The reply should contain only the lines from the start of the records through the line with "SCALE pin VCC: 5V -> GND", reproduced verbatim and without pictures.

'''

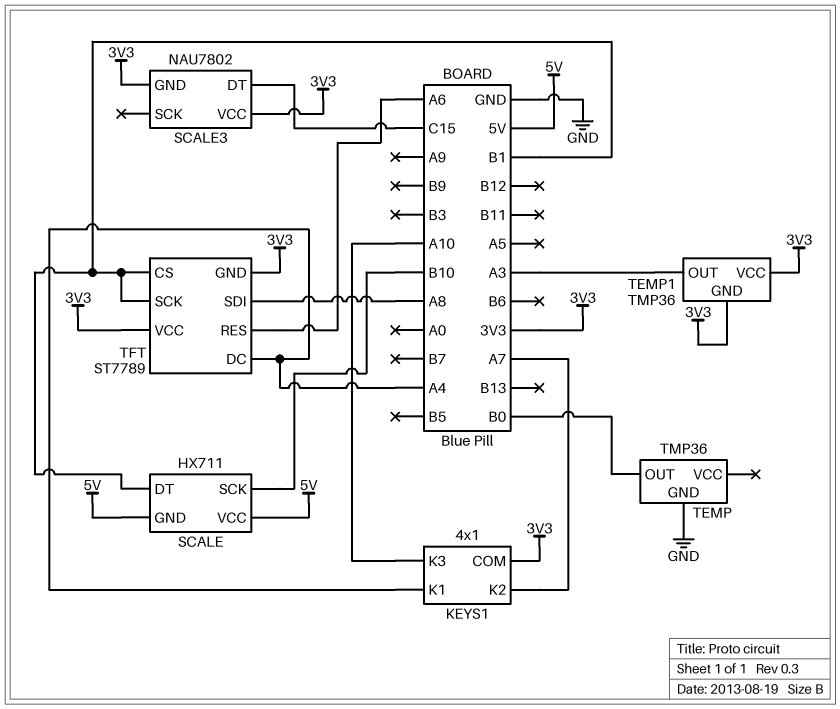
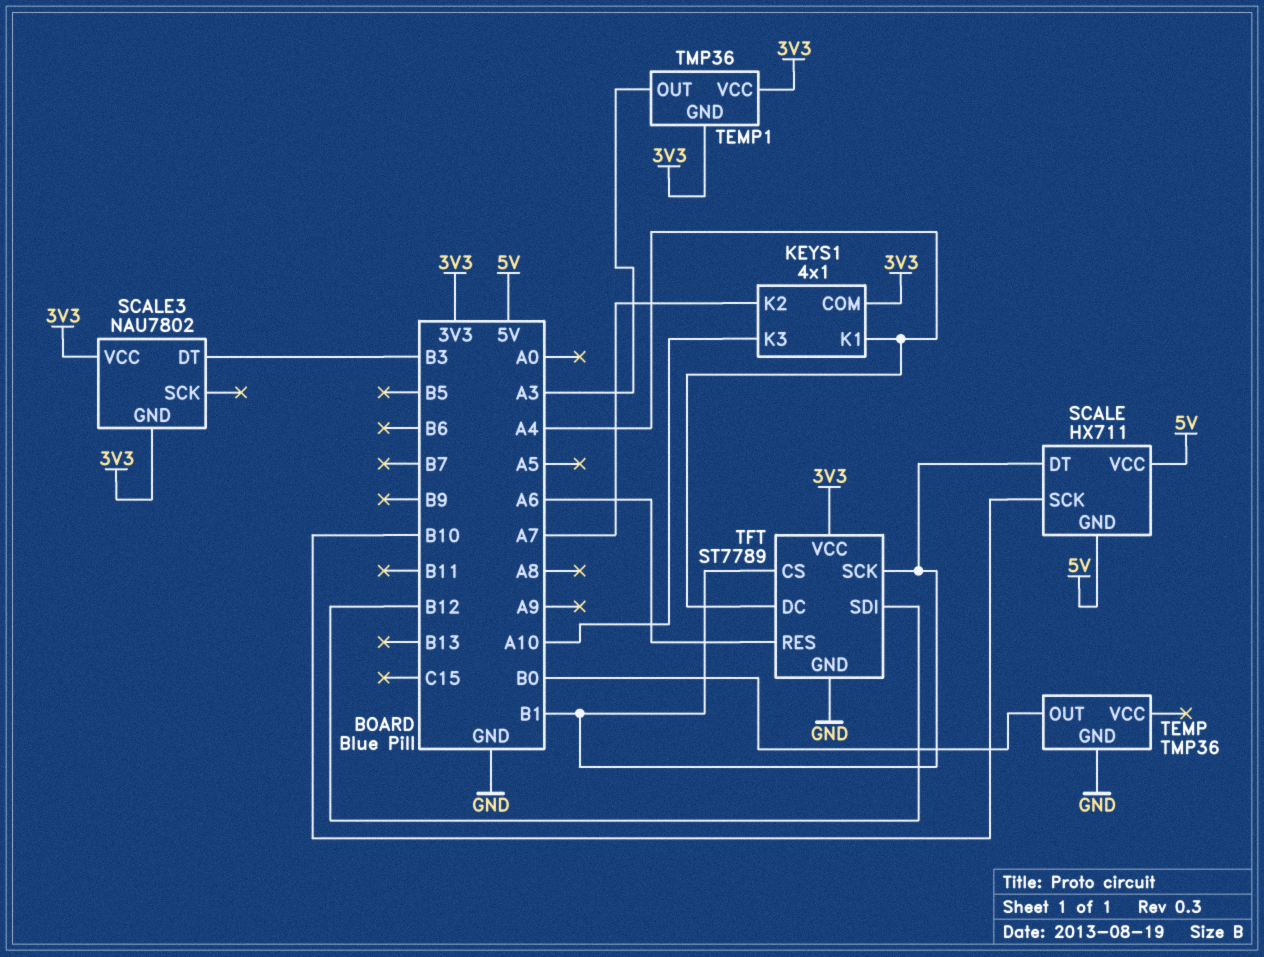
SCALE3 pin DT: C15 -> B3
TFT pin GND: 3V3 -> GND
TFT pin SDI: A8 -> B12

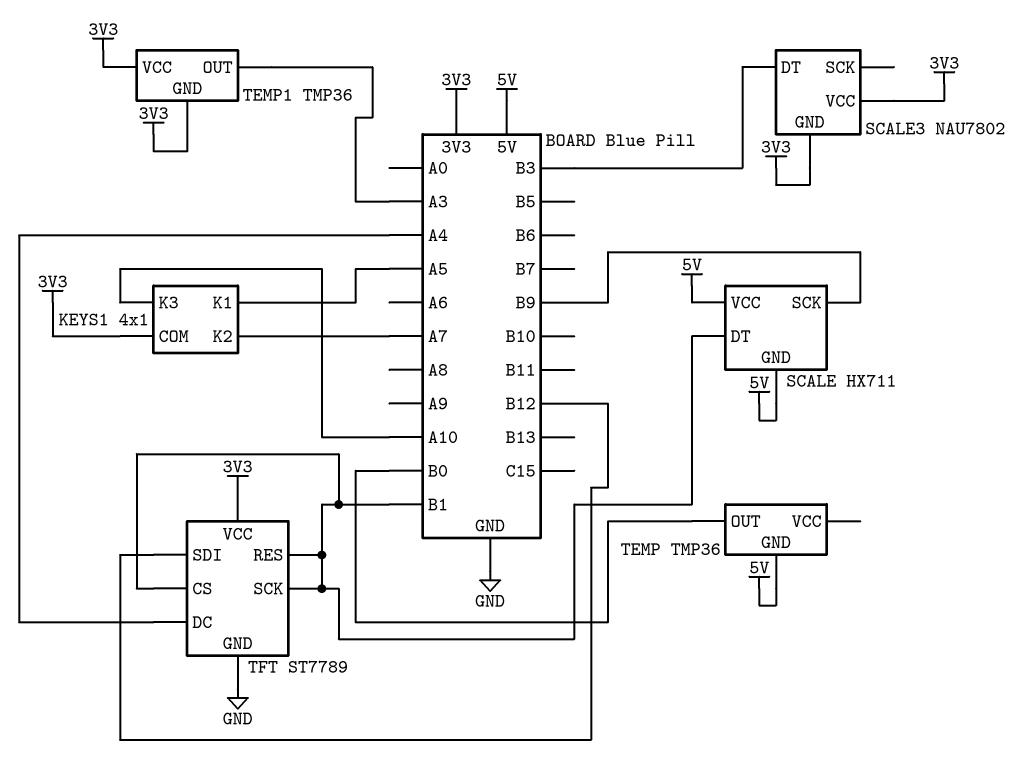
KEYS1 pin K1: A4 -> A5
SCALE pin SCK: B10 -> B9
TEMP pin GND: GND -> 5V
TFT pin RES: A6 -> B1

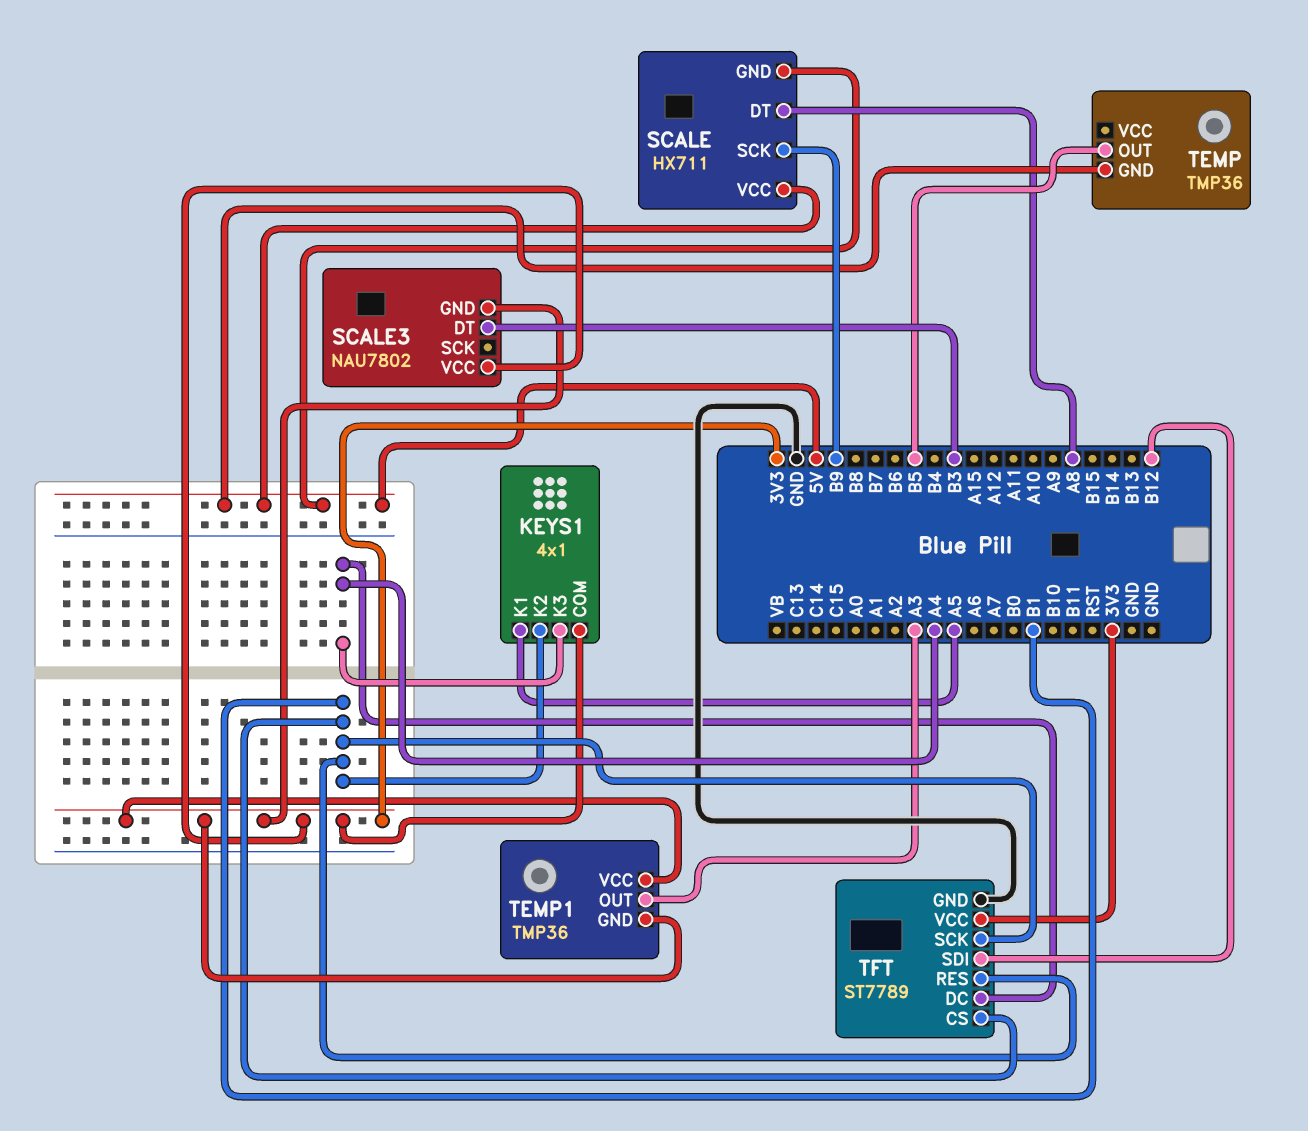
KEYS1 pin K2: A7 -> B1
KEYS1 pin K3: A10 -> A4
SCALE pin DT: B1 -> A8
TEMP pin OUT: B0 -> B5

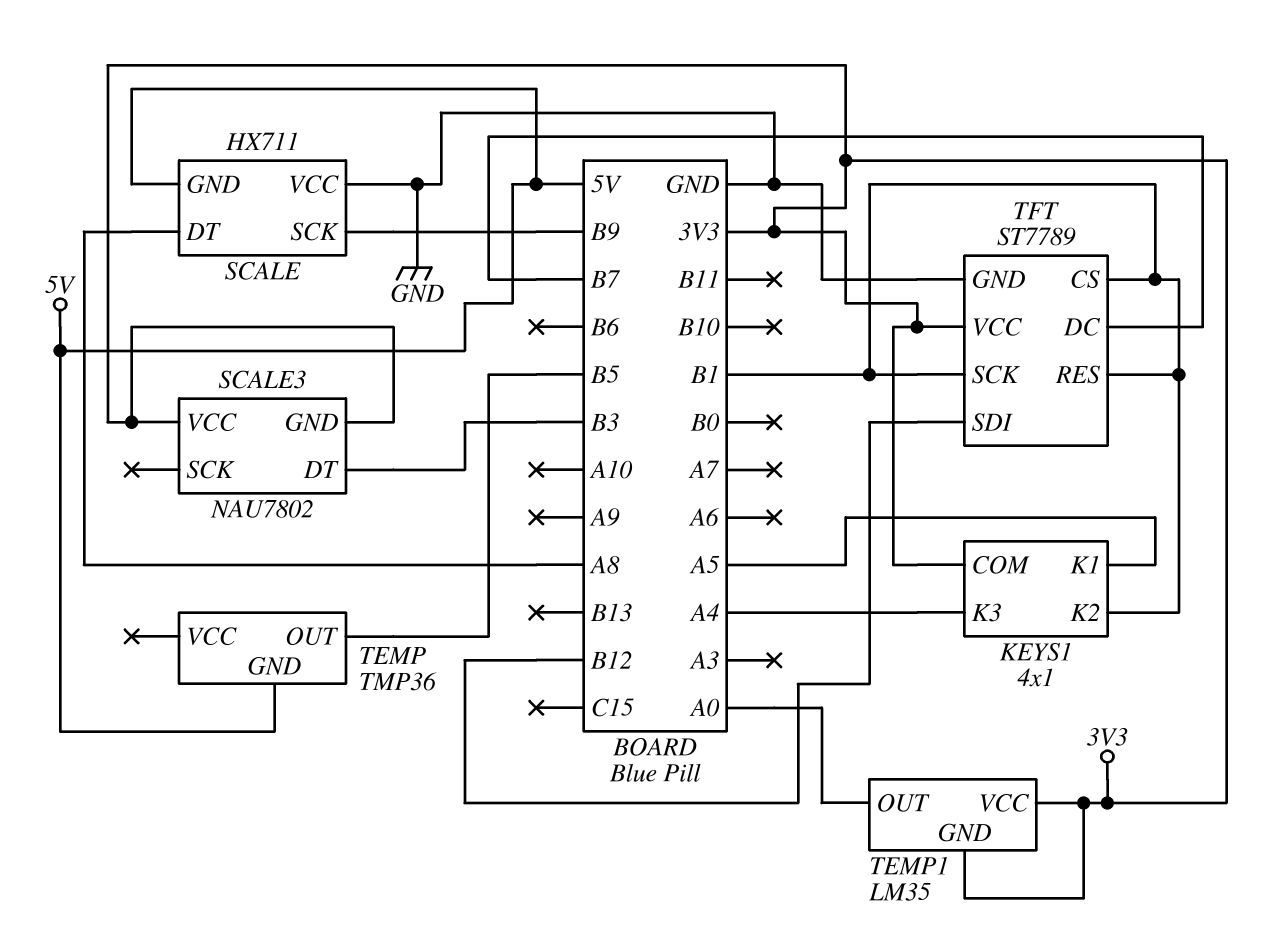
SCALE pin VCC: 5V -> GND
TEMP1: TMP36 -> LM35
TEMP1 pin OUT: A3 -> A0
TFT pin DC: A4 -> B7

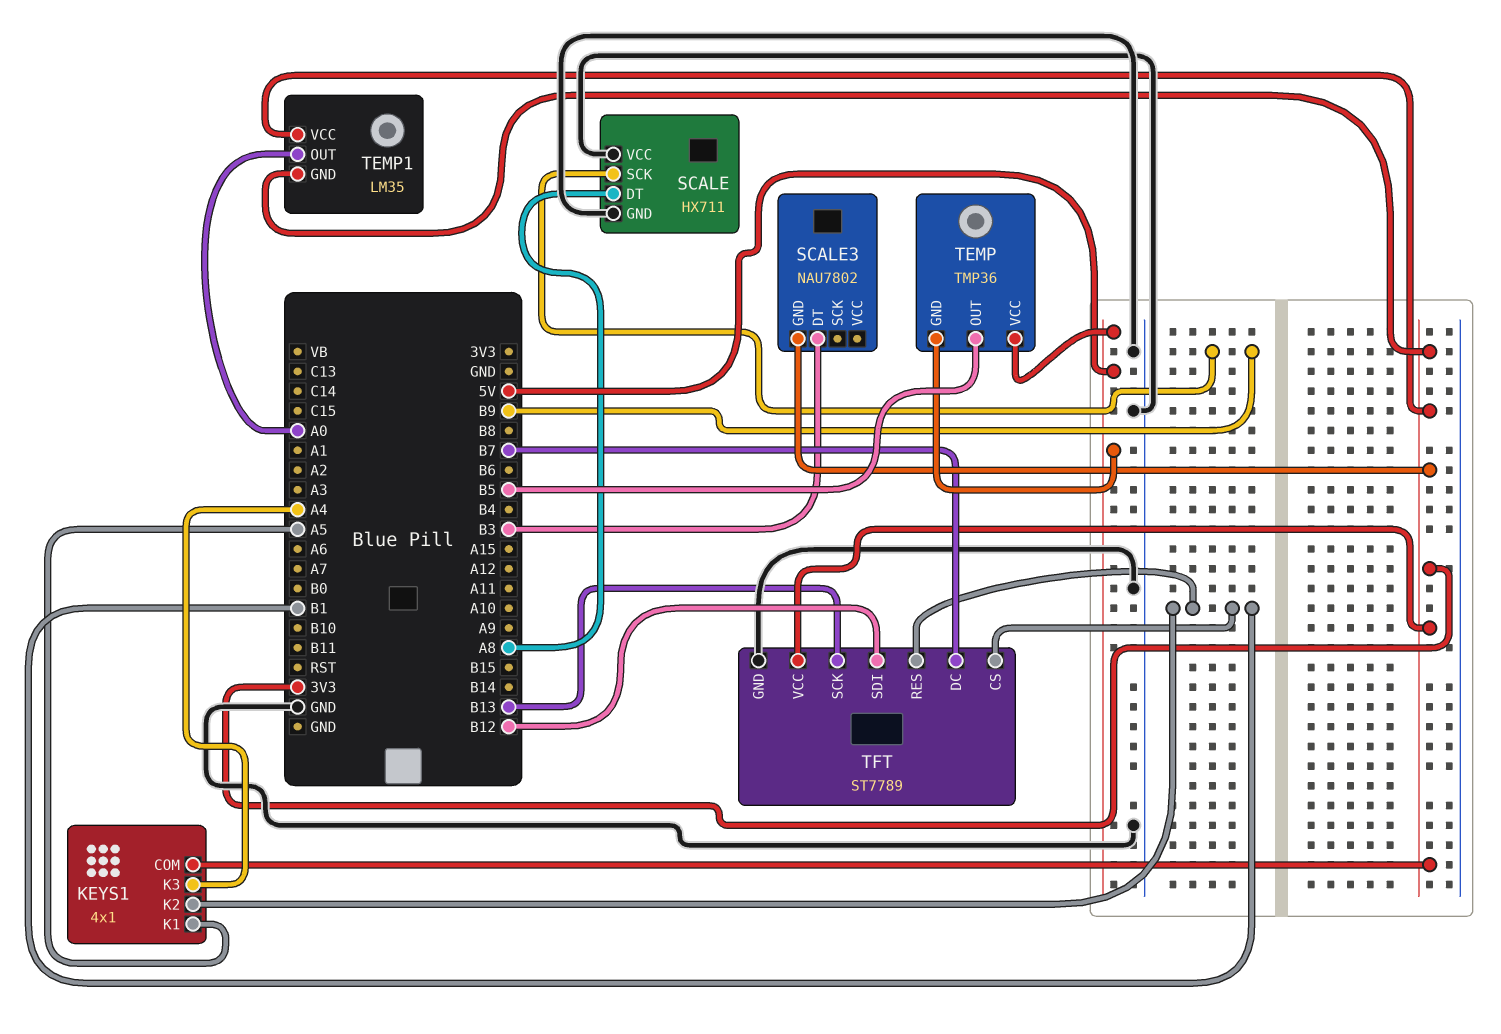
SCALE pin GND: 5V -> GND
SCALE3 pin VCC: 3V3 -> none
TEMP pin VCC: none -> 5V
TFT pin SCK: B1 -> B13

'''

## Task result
SCALE3 pin DT: C15 -> B3
TFT pin GND: 3V3 -> GND
TFT pin SDI: A8 -> B12

KEYS1 pin K1: A4 -> A5
SCALE pin SCK: B10 -> B9
TEMP pin GND: GND -> 5V
TFT pin RES: A6 -> B1

KEYS1 pin K2: A7 -> B1
KEYS1 pin K3: A10 -> A4
SCALE pin DT: B1 -> A8
TEMP pin OUT: B0 -> B5

SCALE pin VCC: 5V -> GND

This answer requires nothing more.